Aim of the exercise -
If a line in the listing below contains "green", return that line.

Data section -
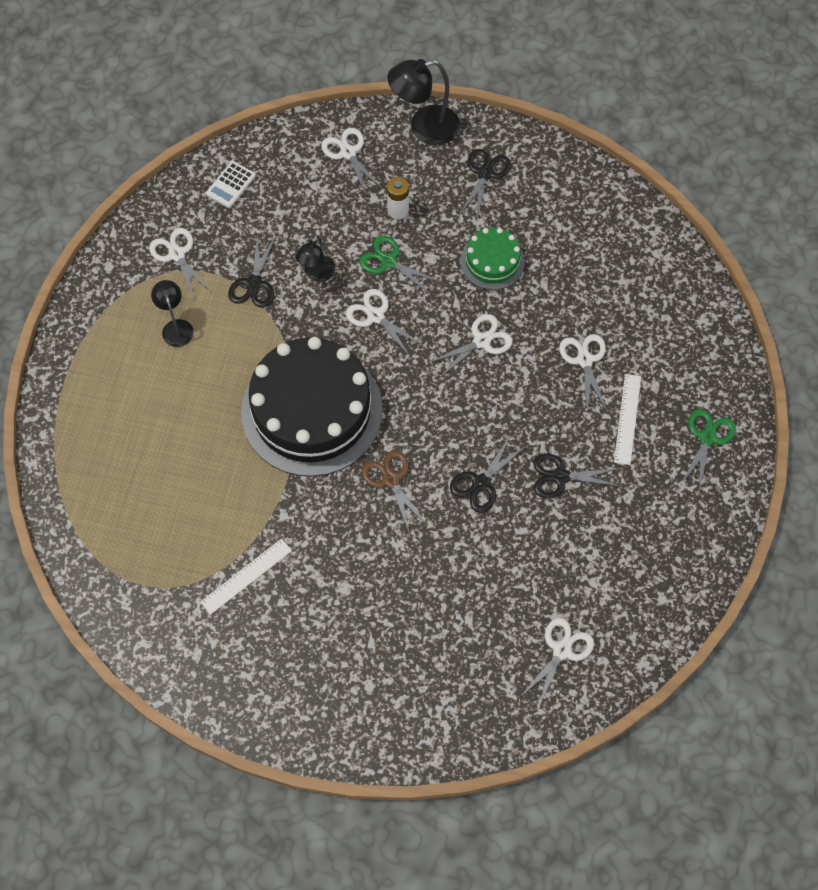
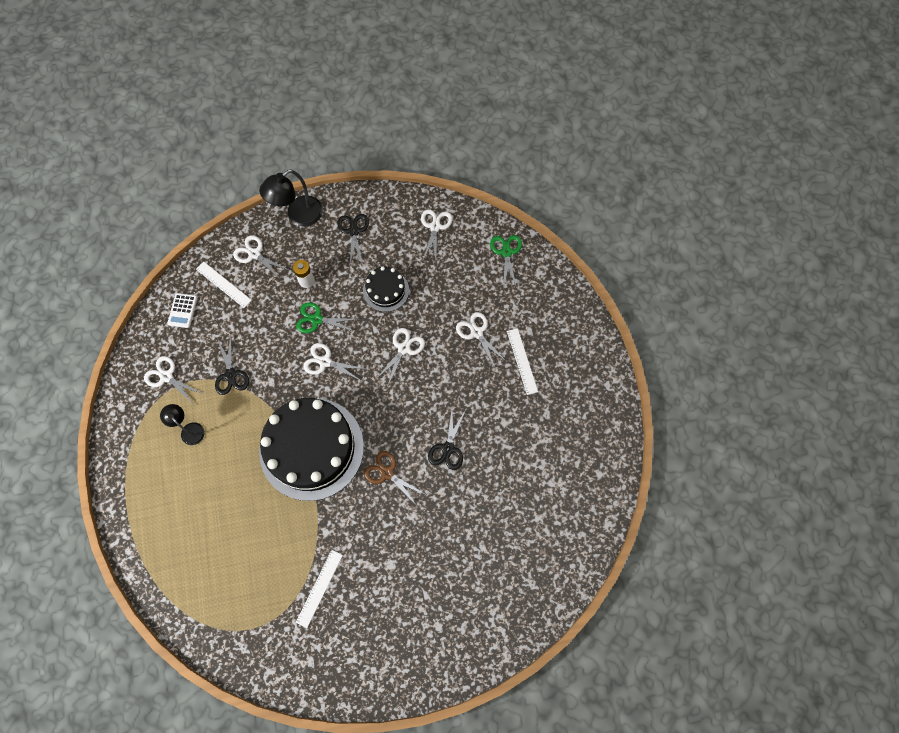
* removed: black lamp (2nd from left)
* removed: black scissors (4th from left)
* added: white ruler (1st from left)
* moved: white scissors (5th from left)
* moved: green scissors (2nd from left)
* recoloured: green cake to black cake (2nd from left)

Expected output -
* moved: green scissors (2nd from left)
* recoloured: green cake to black cake (2nd from left)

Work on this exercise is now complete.